▶ _Problem description_
Write out each line below precisely, passing over the pictures.

▶ _Provided data_
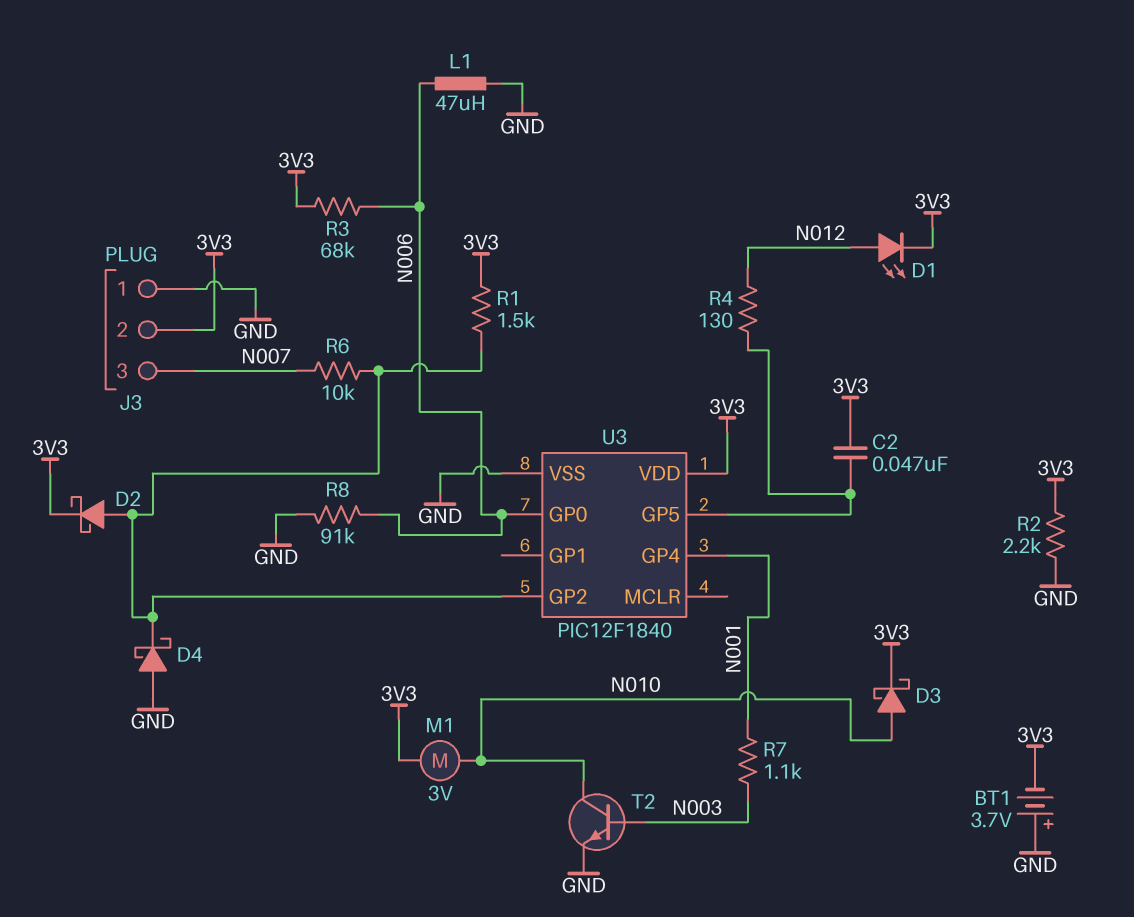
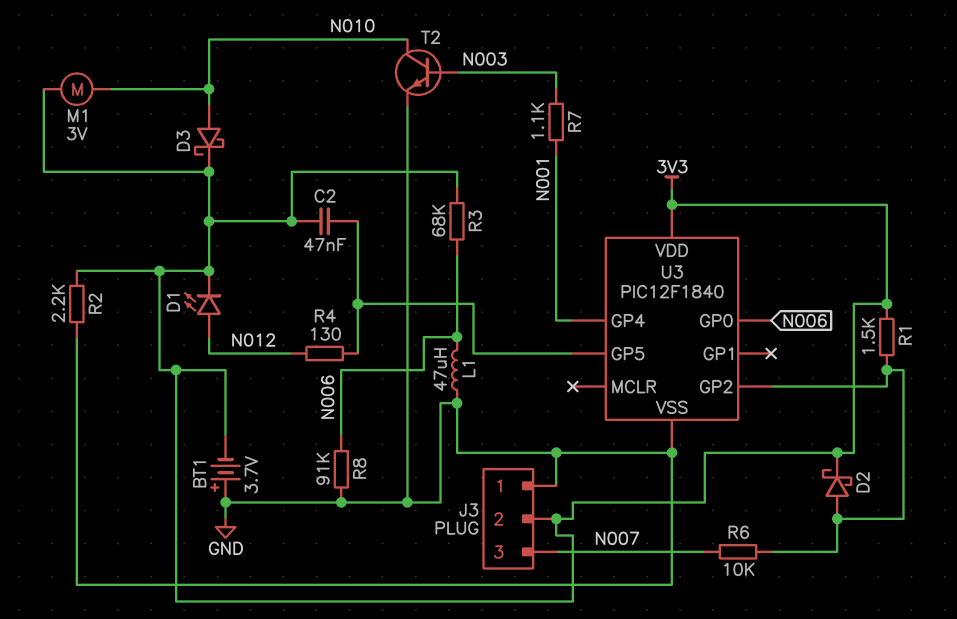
D4: schottky (A GND, K U3/GP2) -> none

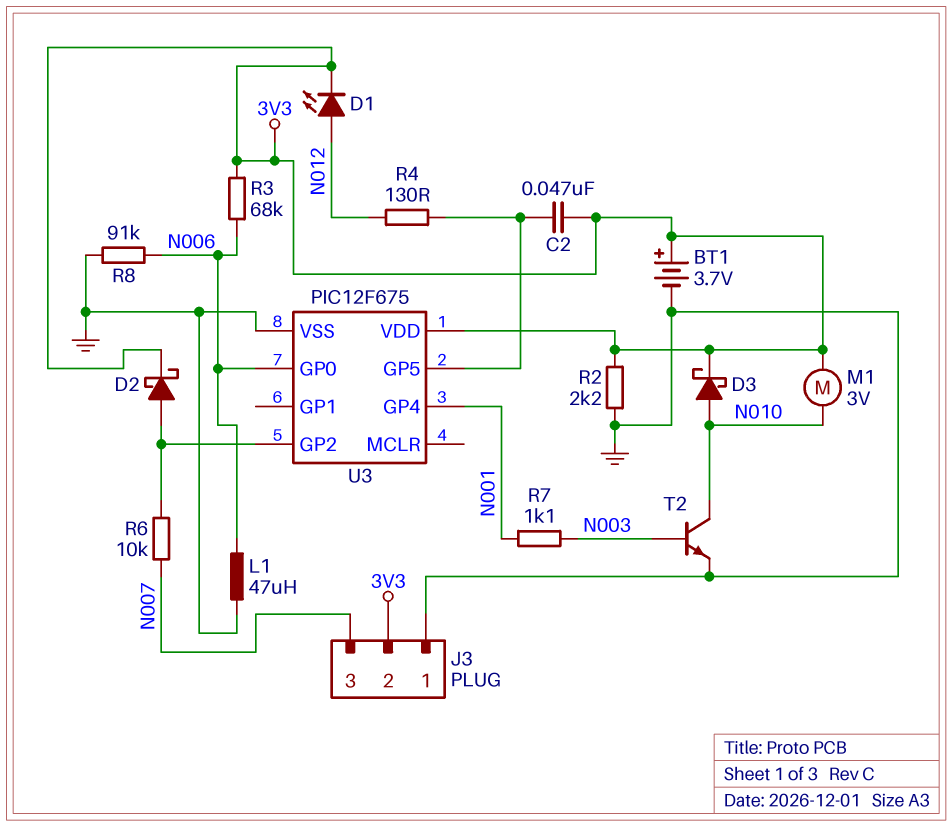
BT1: 3.7V (plus GND, minus 3V3) -> 3.7V (plus 3V3, minus GND)
R1: 1.5k (3V3, U3/GP2) -> none
U3: PIC12F1840 -> PIC12F675

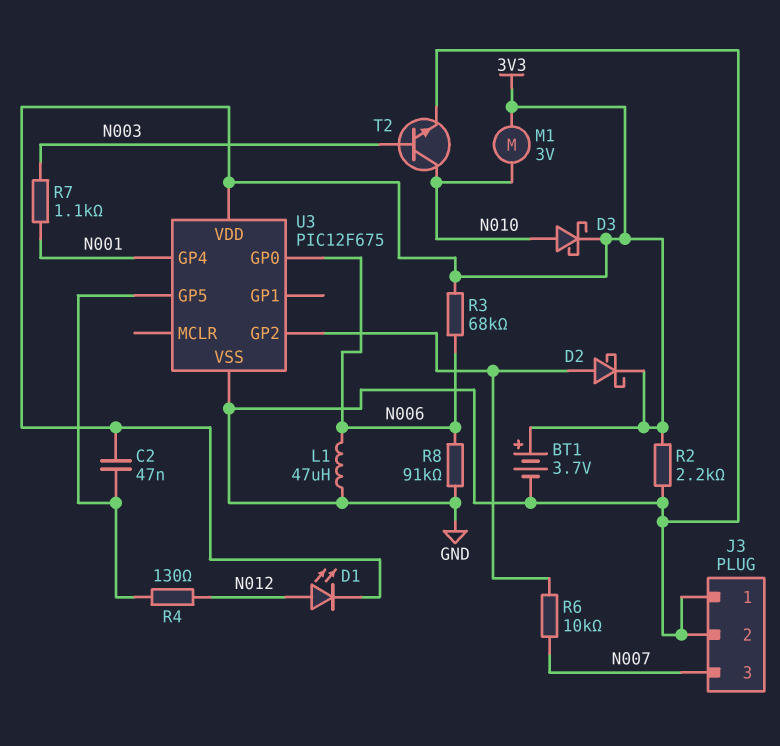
J3 pin 2: 3V3 -> GND

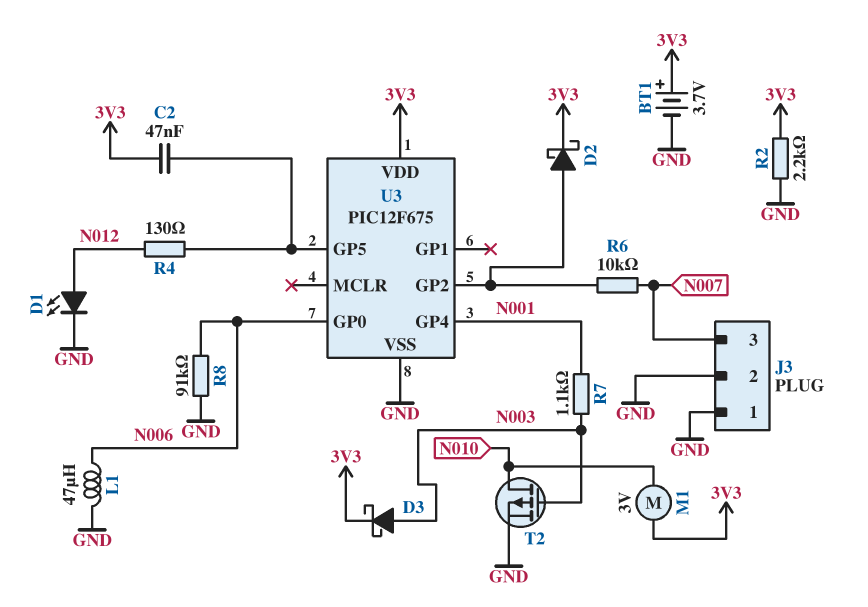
D1: LED (A N012, K 3V3) -> LED (A N012, K GND)
D3: schottky (A N010, K 3V3) -> schottky (A N003, K 3V3)
R3: 68k (3V3, N006) -> none
T2: NPN (B N003, C N010, E GND) -> PMOS (G N003, D N010, S GND)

▶ _Solution below_
D4: schottky (A GND, K U3/GP2) -> none

BT1: 3.7V (plus GND, minus 3V3) -> 3.7V (plus 3V3, minus GND)
R1: 1.5k (3V3, U3/GP2) -> none
U3: PIC12F1840 -> PIC12F675

J3 pin 2: 3V3 -> GND

D1: LED (A N012, K 3V3) -> LED (A N012, K GND)
D3: schottky (A N010, K 3V3) -> schottky (A N003, K 3V3)
R3: 68k (3V3, N006) -> none
T2: NPN (B N003, C N010, E GND) -> PMOS (G N003, D N010, S GND)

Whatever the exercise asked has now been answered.